- _TASK TO COMPLETE_: Leaving out every picture, copy the lines of the data exactly, from the first through the line containing "moved: leaf-green toy".

- _GIVEN DATA_:
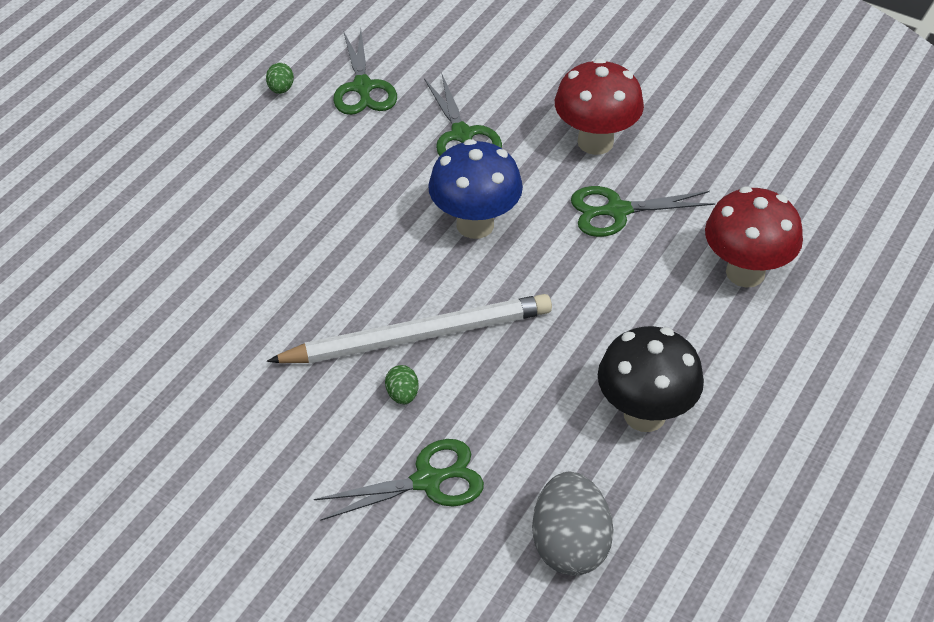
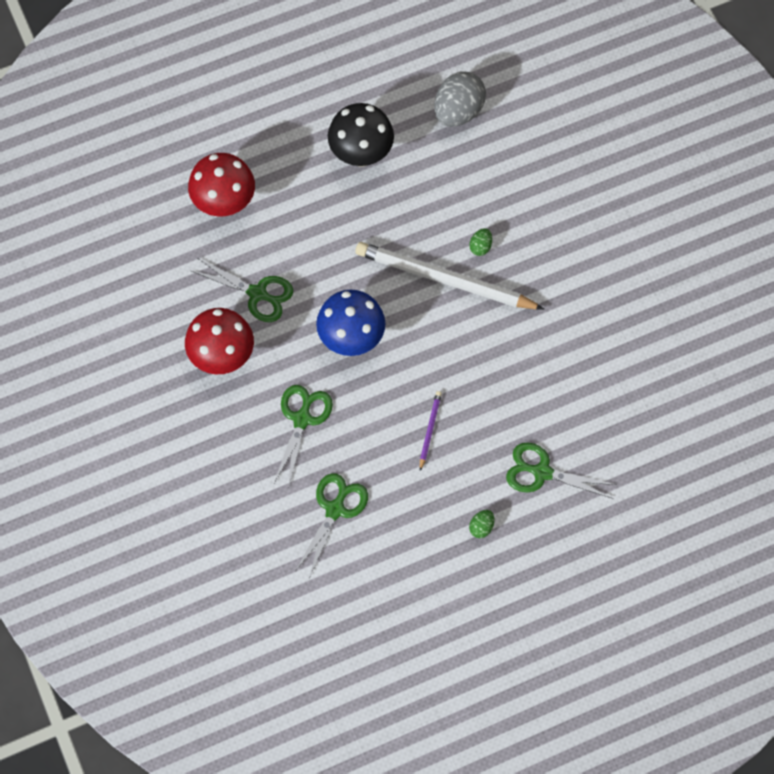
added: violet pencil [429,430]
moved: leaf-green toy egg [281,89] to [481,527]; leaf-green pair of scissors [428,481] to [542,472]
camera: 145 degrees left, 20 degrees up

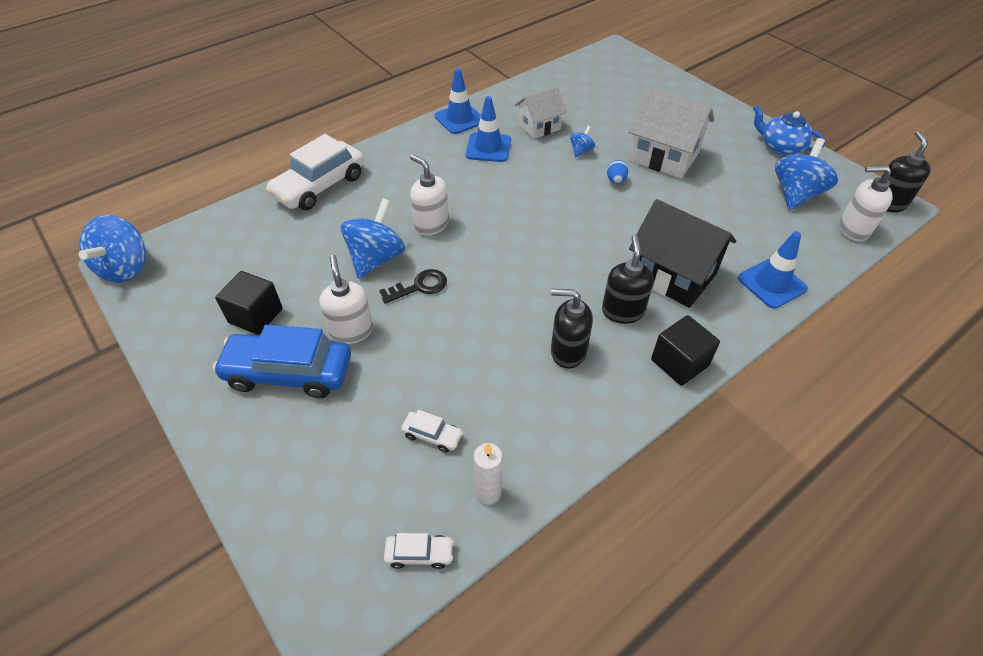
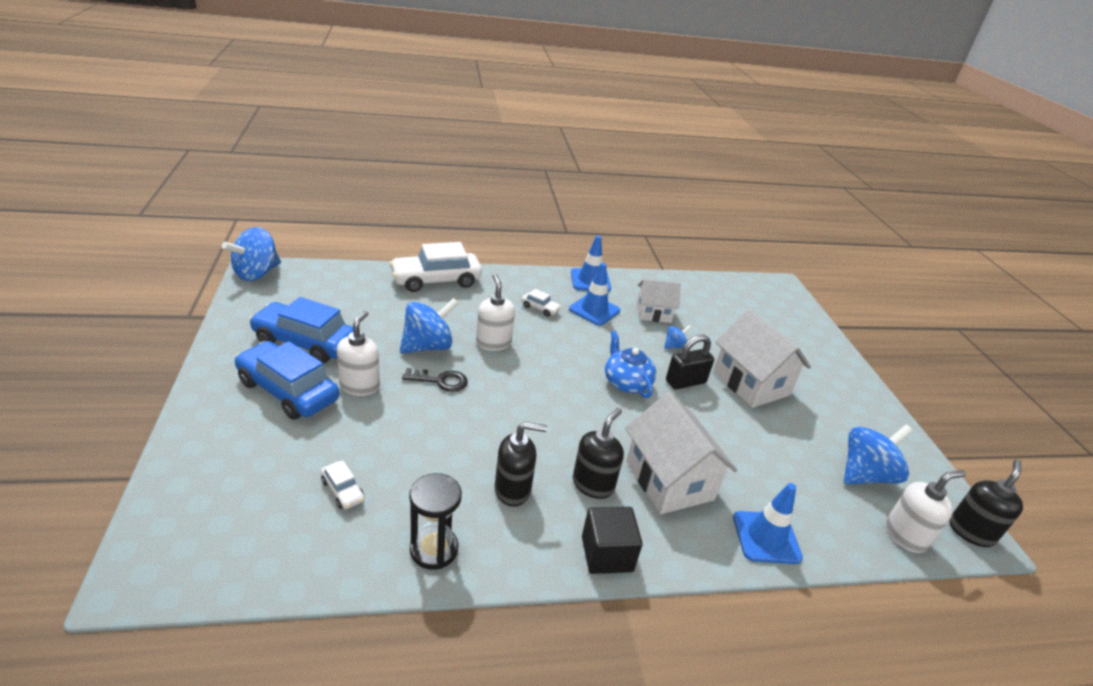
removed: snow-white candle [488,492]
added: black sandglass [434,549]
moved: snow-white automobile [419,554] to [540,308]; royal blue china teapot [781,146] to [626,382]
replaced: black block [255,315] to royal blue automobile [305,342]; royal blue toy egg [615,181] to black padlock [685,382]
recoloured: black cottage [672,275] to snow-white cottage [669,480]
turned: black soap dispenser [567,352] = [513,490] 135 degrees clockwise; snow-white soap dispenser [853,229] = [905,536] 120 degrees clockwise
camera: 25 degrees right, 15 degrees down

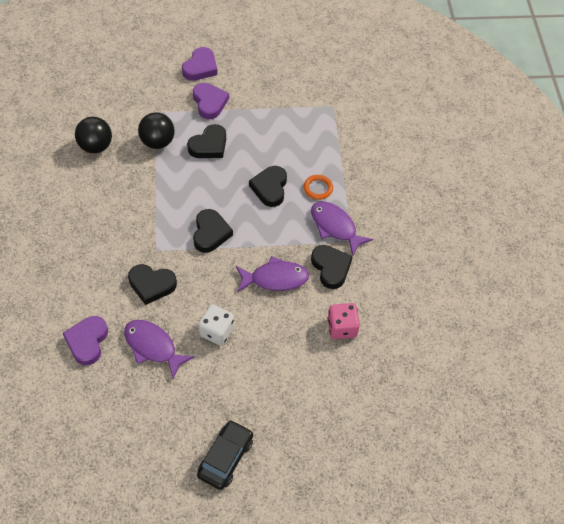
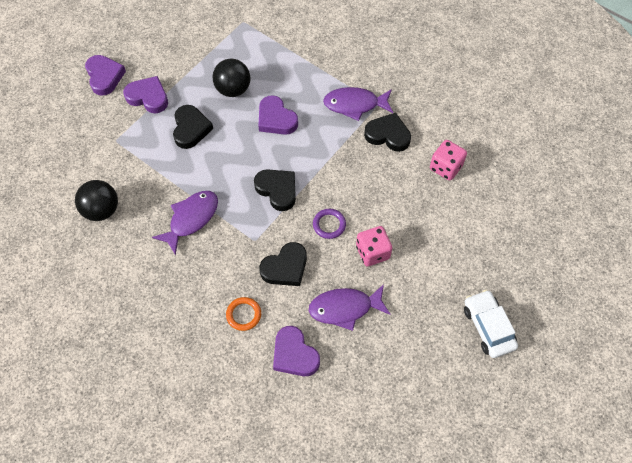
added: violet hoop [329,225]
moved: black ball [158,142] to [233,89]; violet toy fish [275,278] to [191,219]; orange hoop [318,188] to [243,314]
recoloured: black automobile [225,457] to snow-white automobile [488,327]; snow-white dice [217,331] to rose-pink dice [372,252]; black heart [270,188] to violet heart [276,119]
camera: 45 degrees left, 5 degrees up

- _ANSWER SPACE_:
added: violet pencil [429,430]
moved: leaf-green toy egg [281,89] to [481,527]; leaf-green pair of scissors [428,481] to [542,472]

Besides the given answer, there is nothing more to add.